= Beginning of Section =

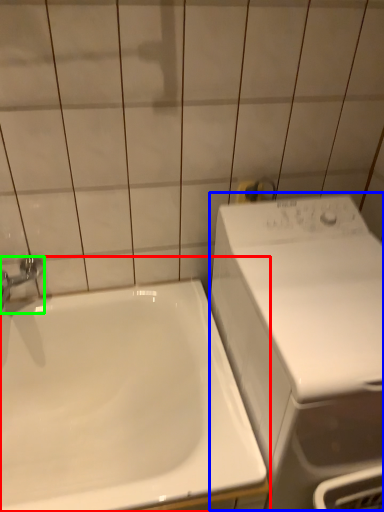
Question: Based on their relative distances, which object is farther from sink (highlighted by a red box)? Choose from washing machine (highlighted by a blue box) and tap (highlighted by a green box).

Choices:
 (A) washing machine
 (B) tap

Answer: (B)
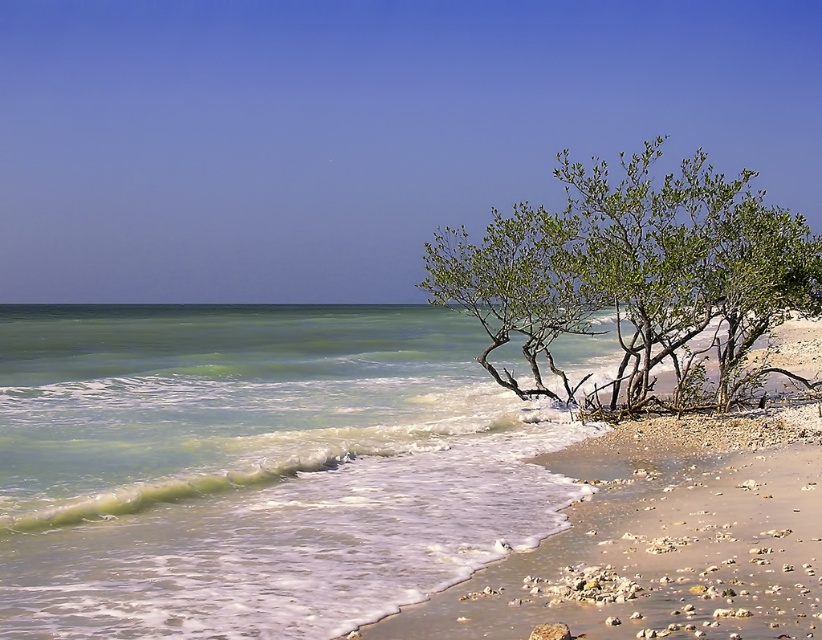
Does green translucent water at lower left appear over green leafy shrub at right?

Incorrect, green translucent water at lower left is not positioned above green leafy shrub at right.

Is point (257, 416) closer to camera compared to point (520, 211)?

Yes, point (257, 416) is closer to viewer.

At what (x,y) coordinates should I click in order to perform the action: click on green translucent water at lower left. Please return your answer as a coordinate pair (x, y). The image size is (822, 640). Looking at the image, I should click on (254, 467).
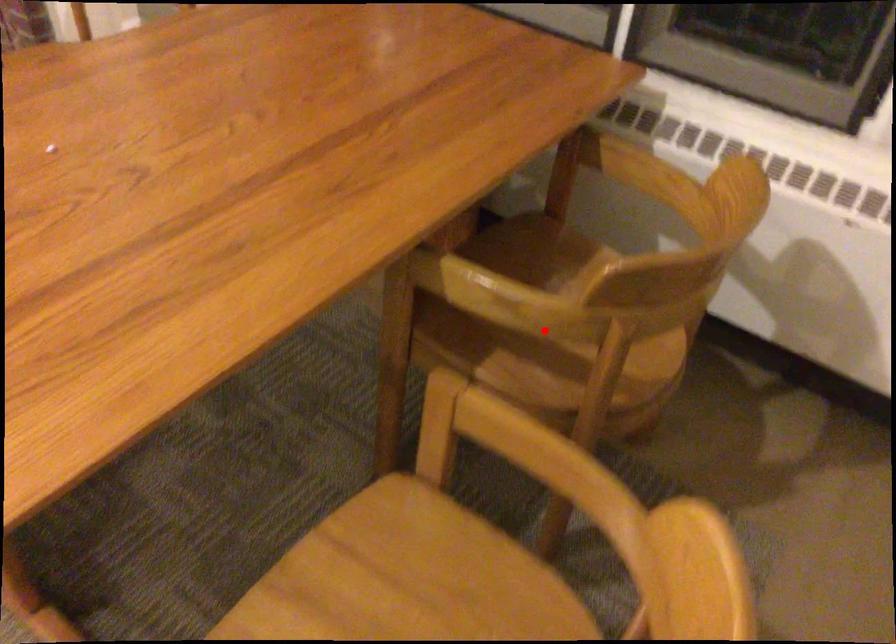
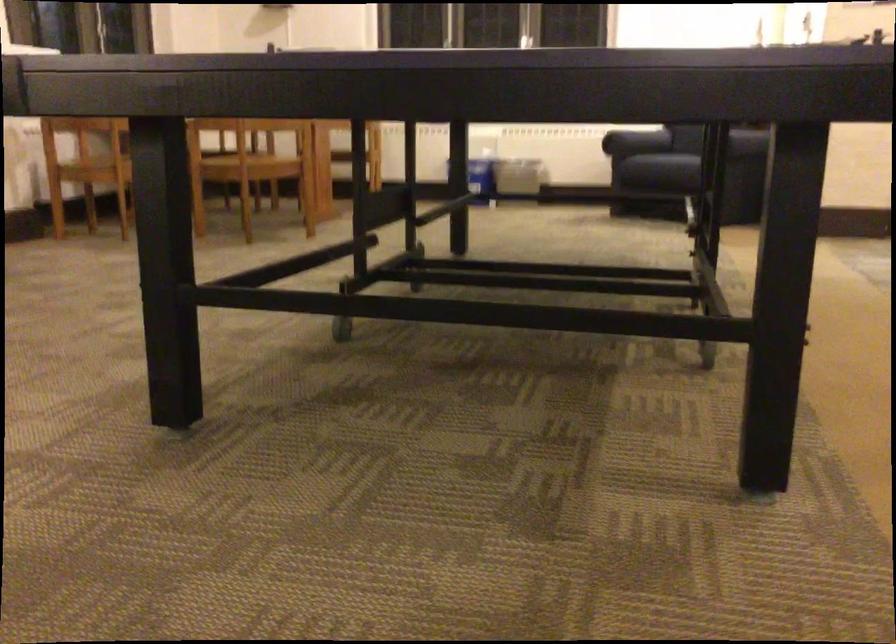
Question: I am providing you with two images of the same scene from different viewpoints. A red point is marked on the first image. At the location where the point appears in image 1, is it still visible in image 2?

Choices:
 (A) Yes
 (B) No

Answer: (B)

= End of Section =

INSTRUCTIONS FOR THE TASK →
Please reproduce the listing above, switching "washing machine" to "dishwasher" everywhere it occurs and keeping everything else unchanged, but leave out the pictures.

WRITTEN REPLY →
Question: Based on their relative distances, which object is farther from sink (highlighted by a red box)? Choose from dishwasher (highlighted by a blue box) and tap (highlighted by a green box).

Choices:
 (A) dishwasher
 (B) tap

Answer: (B)
Does green translucent water at lower left appear over green leafy shrub at right?

Incorrect, green translucent water at lower left is not positioned above green leafy shrub at right.

Is point (257, 416) closer to camera compared to point (520, 211)?

Yes, point (257, 416) is closer to viewer.

At what (x,y) coordinates should I click in order to perform the action: click on green translucent water at lower left. Please return your answer as a coordinate pair (x, y). The image size is (822, 640). Looking at the image, I should click on (254, 467).
Question: I am providing you with two images of the same scene from different viewpoints. A red point is marked on the first image. At the location where the point appears in image 1, is it still visible in image 2?

Choices:
 (A) Yes
 (B) No

Answer: (B)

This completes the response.